### WRITTEN REQUEST
Format the records as a JSON list of strings, one string per line, from the start of the records through the line with "4:16 am (1048, 194)", both ends included. Leave out blank lines.

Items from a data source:
--

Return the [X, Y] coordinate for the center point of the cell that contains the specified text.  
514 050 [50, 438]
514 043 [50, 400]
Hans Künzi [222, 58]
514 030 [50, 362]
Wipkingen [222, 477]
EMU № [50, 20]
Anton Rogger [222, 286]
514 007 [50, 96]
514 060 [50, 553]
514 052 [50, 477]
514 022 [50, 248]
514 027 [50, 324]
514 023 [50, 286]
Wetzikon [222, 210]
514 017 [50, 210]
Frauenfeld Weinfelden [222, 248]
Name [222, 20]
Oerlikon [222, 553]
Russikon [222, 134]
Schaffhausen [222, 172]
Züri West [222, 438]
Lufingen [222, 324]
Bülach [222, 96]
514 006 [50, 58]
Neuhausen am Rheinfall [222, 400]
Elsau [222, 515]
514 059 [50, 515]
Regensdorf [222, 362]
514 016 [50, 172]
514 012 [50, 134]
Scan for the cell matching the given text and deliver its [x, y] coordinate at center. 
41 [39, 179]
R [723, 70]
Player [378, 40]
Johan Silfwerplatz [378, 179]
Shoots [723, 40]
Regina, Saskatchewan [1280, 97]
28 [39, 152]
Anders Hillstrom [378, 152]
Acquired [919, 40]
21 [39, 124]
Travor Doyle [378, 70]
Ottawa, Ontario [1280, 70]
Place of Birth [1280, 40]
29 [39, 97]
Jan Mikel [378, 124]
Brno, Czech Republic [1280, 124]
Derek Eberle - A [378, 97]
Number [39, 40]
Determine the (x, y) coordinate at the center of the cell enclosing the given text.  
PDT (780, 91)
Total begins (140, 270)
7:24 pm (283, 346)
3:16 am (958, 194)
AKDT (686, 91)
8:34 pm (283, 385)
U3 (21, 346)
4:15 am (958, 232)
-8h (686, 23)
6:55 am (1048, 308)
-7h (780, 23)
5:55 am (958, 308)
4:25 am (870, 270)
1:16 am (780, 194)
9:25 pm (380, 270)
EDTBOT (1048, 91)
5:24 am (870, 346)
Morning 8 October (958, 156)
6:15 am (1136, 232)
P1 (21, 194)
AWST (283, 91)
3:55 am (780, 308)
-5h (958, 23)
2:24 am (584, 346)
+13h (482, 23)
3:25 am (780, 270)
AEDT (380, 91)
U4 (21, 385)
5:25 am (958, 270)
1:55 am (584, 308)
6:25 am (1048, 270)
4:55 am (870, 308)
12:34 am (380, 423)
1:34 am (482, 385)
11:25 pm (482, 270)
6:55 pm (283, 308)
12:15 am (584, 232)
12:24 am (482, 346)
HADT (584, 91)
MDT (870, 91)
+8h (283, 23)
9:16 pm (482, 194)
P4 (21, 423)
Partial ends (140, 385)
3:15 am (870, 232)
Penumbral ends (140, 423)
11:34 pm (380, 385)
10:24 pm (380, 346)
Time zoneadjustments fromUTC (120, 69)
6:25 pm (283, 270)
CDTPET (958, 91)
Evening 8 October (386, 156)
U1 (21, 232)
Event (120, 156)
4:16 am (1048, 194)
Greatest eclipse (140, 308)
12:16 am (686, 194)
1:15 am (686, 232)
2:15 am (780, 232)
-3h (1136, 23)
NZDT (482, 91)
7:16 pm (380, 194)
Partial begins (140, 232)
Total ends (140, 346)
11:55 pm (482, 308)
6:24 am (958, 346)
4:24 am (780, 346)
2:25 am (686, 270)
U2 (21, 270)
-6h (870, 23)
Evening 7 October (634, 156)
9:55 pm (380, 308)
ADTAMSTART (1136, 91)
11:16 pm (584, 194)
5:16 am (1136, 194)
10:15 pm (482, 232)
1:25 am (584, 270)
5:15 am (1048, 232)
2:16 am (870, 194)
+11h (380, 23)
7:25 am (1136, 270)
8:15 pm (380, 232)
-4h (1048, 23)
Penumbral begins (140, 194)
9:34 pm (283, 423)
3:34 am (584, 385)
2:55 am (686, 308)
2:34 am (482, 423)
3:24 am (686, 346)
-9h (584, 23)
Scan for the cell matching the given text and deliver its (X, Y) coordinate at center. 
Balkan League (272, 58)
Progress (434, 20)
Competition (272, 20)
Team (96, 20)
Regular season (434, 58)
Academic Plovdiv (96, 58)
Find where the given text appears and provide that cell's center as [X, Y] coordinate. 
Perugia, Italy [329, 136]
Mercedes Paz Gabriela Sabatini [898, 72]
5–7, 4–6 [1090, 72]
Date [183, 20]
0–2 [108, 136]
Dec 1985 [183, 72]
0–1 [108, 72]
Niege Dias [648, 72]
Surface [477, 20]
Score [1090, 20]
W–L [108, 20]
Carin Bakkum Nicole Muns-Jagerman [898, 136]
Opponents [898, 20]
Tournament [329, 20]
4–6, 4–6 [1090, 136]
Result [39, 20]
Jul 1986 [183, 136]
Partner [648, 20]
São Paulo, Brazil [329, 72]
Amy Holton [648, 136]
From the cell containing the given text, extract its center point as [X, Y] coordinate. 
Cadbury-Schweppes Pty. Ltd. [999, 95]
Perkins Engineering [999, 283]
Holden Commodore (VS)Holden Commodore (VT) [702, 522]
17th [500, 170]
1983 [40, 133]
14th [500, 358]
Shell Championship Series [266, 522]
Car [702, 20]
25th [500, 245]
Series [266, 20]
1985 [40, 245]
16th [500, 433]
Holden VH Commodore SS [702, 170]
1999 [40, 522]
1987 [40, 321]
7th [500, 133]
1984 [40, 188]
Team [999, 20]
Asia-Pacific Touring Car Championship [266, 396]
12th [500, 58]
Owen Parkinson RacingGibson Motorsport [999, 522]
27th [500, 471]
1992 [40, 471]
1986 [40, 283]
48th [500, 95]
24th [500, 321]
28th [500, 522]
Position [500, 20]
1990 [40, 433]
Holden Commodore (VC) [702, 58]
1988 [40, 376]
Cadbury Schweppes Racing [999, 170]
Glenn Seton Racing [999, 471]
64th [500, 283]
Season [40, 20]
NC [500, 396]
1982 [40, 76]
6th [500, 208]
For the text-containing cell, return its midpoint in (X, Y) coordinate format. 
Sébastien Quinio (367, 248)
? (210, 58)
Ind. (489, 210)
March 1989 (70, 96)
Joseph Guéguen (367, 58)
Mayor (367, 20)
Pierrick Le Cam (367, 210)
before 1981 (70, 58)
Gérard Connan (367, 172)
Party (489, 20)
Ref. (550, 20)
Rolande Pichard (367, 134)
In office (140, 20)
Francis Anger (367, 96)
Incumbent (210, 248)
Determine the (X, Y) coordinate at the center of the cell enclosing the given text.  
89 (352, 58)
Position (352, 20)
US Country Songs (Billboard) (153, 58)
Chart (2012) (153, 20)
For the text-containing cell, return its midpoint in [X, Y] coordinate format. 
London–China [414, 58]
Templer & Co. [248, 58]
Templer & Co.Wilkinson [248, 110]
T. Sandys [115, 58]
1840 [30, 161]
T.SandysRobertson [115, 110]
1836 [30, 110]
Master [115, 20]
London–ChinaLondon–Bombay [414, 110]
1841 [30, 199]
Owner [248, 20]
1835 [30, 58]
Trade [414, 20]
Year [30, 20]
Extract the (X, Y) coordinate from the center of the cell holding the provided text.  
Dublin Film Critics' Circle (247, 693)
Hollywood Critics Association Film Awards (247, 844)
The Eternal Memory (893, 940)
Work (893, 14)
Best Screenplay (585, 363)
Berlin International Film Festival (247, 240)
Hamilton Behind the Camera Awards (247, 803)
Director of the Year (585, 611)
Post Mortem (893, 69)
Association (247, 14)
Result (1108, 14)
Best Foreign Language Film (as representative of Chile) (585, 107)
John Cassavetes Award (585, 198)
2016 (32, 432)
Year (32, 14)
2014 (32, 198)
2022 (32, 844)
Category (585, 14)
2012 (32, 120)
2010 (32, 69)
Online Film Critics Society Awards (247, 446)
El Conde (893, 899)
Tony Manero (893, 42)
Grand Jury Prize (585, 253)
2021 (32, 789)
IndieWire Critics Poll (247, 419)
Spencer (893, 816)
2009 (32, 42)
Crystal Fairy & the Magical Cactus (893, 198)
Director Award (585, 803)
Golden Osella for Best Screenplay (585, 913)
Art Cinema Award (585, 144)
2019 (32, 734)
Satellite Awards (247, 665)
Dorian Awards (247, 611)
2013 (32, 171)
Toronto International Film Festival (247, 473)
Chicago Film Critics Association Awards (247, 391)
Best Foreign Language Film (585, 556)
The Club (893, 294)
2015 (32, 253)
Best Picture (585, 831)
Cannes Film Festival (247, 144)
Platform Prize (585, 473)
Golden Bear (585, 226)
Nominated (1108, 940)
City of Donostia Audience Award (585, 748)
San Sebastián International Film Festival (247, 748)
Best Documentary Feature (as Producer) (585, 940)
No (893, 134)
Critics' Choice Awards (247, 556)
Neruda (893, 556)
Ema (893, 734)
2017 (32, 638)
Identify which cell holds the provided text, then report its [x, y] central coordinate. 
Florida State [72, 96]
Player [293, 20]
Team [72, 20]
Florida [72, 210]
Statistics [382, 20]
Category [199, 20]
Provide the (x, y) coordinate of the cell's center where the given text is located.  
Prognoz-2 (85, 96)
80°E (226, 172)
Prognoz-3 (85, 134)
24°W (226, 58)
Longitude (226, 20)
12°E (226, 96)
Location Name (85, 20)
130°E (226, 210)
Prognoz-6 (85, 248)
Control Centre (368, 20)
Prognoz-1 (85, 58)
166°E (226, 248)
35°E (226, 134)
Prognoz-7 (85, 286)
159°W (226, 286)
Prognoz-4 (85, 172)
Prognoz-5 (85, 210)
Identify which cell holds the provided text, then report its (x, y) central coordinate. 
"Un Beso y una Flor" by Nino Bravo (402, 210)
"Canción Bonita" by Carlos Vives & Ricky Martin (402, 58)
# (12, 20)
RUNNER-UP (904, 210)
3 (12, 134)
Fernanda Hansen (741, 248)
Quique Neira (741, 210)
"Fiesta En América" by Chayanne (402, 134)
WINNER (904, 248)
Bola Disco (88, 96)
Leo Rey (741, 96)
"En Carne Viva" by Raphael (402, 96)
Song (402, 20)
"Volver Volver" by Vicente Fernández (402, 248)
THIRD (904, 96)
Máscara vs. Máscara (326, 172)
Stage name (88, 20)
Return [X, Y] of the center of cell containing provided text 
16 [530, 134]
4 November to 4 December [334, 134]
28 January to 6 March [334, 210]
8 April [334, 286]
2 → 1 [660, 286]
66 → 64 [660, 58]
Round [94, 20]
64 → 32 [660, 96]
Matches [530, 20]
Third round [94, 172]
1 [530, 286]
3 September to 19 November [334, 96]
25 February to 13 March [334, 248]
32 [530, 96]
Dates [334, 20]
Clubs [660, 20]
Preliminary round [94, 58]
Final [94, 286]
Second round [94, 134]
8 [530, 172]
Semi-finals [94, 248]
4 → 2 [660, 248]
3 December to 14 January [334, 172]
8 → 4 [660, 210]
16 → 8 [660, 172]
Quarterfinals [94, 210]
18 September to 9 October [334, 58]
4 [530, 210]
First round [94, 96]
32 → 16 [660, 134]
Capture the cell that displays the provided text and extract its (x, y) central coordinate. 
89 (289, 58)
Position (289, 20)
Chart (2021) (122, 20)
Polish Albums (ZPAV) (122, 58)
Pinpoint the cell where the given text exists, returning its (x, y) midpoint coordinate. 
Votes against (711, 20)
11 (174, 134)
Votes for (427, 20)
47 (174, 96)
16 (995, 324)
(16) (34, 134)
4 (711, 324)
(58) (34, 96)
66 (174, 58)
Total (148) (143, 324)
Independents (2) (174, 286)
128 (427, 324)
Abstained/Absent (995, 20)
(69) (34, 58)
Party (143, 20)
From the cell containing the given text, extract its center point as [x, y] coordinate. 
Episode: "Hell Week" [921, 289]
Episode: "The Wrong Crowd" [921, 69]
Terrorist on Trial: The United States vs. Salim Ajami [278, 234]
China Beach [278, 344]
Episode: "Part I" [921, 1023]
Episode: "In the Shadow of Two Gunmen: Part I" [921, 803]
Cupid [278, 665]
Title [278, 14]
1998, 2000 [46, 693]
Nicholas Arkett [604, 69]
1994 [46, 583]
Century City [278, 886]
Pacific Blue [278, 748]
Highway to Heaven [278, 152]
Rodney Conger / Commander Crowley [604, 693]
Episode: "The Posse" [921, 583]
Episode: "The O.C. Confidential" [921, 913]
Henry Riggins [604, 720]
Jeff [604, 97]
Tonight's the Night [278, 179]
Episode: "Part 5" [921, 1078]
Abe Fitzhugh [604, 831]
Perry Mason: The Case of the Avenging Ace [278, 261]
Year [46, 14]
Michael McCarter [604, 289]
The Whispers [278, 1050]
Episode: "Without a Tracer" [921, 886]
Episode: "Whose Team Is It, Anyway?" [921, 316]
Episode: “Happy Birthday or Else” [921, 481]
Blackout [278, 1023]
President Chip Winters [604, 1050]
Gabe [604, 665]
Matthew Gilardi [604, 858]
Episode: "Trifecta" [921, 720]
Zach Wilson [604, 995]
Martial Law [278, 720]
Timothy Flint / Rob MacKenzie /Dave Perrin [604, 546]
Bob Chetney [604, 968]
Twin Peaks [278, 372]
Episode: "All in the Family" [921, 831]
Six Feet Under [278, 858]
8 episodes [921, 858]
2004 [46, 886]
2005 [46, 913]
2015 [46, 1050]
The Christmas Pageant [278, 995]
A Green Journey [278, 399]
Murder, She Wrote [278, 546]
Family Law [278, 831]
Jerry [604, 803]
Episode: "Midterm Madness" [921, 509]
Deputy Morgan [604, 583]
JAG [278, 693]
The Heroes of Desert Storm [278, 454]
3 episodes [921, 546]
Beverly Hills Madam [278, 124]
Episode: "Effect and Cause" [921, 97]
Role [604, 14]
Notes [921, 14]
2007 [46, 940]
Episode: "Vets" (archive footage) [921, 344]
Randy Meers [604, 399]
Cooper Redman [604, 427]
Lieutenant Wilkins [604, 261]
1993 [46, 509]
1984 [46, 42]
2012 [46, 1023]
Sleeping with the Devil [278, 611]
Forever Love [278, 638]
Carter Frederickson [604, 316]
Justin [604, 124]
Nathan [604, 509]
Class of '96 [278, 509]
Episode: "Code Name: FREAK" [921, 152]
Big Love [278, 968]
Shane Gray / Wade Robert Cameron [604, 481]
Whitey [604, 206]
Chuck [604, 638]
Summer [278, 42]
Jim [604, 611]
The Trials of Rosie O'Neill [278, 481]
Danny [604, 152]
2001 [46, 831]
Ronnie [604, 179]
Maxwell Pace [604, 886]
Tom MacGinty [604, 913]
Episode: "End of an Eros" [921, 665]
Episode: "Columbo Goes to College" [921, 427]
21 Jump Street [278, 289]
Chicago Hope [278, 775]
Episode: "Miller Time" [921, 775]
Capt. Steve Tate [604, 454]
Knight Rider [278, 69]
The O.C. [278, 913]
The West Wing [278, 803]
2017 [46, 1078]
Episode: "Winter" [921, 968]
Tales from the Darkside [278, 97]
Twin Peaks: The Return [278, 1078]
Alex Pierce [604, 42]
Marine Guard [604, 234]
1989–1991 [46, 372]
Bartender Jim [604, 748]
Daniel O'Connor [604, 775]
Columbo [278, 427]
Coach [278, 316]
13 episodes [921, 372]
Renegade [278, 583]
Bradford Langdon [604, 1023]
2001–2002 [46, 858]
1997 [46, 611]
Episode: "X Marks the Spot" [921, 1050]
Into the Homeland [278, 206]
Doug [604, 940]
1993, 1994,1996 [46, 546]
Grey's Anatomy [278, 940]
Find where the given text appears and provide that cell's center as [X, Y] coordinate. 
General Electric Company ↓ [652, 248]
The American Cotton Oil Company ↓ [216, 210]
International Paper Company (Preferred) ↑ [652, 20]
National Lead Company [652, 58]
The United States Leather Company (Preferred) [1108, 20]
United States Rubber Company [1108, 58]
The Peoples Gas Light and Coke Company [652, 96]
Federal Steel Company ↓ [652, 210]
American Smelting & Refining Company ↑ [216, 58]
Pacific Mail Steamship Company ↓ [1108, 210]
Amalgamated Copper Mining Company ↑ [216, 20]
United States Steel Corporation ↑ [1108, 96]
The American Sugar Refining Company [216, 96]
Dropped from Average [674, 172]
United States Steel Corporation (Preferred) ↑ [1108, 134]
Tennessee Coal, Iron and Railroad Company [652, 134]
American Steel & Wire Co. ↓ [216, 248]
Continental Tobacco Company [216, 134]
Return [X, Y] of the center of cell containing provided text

--

### PROBLEM SOLUTION
[
  "Return the [X, Y] coordinate for the center point of the cell that contains the specified text.  ",
  "514 050 [50, 438]",
  "514 043 [50, 400]",
  "Hans Künzi [222, 58]",
  "514 030 [50, 362]",
  "Wipkingen [222, 477]",
  "EMU № [50, 20]",
  "Anton Rogger [222, 286]",
  "514 007 [50, 96]",
  "514 060 [50, 553]",
  "514 052 [50, 477]",
  "514 022 [50, 248]",
  "514 027 [50, 324]",
  "514 023 [50, 286]",
  "Wetzikon [222, 210]",
  "514 017 [50, 210]",
  "Frauenfeld Weinfelden [222, 248]",
  "Name [222, 20]",
  "Oerlikon [222, 553]",
  "Russikon [222, 134]",
  "Schaffhausen [222, 172]",
  "Züri West [222, 438]",
  "Lufingen [222, 324]",
  "Bülach [222, 96]",
  "514 006 [50, 58]",
  "Neuhausen am Rheinfall [222, 400]",
  "Elsau [222, 515]",
  "514 059 [50, 515]",
  "Regensdorf [222, 362]",
  "514 016 [50, 172]",
  "514 012 [50, 134]",
  "Scan for the cell matching the given text and deliver its [x, y] coordinate at center. ",
  "41 [39, 179]",
  "R [723, 70]",
  "Player [378, 40]",
  "Johan Silfwerplatz [378, 179]",
  "Shoots [723, 40]",
  "Regina, Saskatchewan [1280, 97]",
  "28 [39, 152]",
  "Anders Hillstrom [378, 152]",
  "Acquired [919, 40]",
  "21 [39, 124]",
  "Travor Doyle [378, 70]",
  "Ottawa, Ontario [1280, 70]",
  "Place of Birth [1280, 40]",
  "29 [39, 97]",
  "Jan Mikel [378, 124]",
  "Brno, Czech Republic [1280, 124]",
  "Derek Eberle - A [378, 97]",
  "Number [39, 40]",
  "Determine the (x, y) coordinate at the center of the cell enclosing the given text.  ",
  "PDT (780, 91)",
  "Total begins (140, 270)",
  "7:24 pm (283, 346)",
  "3:16 am (958, 194)",
  "AKDT (686, 91)",
  "8:34 pm (283, 385)",
  "U3 (21, 346)",
  "4:15 am (958, 232)",
  "-8h (686, 23)",
  "6:55 am (1048, 308)",
  "-7h (780, 23)",
  "5:55 am (958, 308)",
  "4:25 am (870, 270)",
  "1:16 am (780, 194)",
  "9:25 pm (380, 270)",
  "EDTBOT (1048, 91)",
  "5:24 am (870, 346)",
  "Morning 8 October (958, 156)",
  "6:15 am (1136, 232)",
  "P1 (21, 194)",
  "AWST (283, 91)",
  "3:55 am (780, 308)",
  "-5h (958, 23)",
  "2:24 am (584, 346)",
  "+13h (482, 23)",
  "3:25 am (780, 270)",
  "AEDT (380, 91)",
  "U4 (21, 385)",
  "5:25 am (958, 270)",
  "1:55 am (584, 308)",
  "6:25 am (1048, 270)",
  "4:55 am (870, 308)",
  "12:34 am (380, 423)",
  "1:34 am (482, 385)",
  "11:25 pm (482, 270)",
  "6:55 pm (283, 308)",
  "12:15 am (584, 232)",
  "12:24 am (482, 346)",
  "HADT (584, 91)",
  "MDT (870, 91)",
  "+8h (283, 23)",
  "9:16 pm (482, 194)",
  "P4 (21, 423)",
  "Partial ends (140, 385)",
  "3:15 am (870, 232)",
  "Penumbral ends (140, 423)",
  "11:34 pm (380, 385)",
  "10:24 pm (380, 346)",
  "Time zoneadjustments fromUTC (120, 69)",
  "6:25 pm (283, 270)",
  "CDTPET (958, 91)",
  "Evening 8 October (386, 156)",
  "U1 (21, 232)",
  "Event (120, 156)",
  "4:16 am (1048, 194)"
]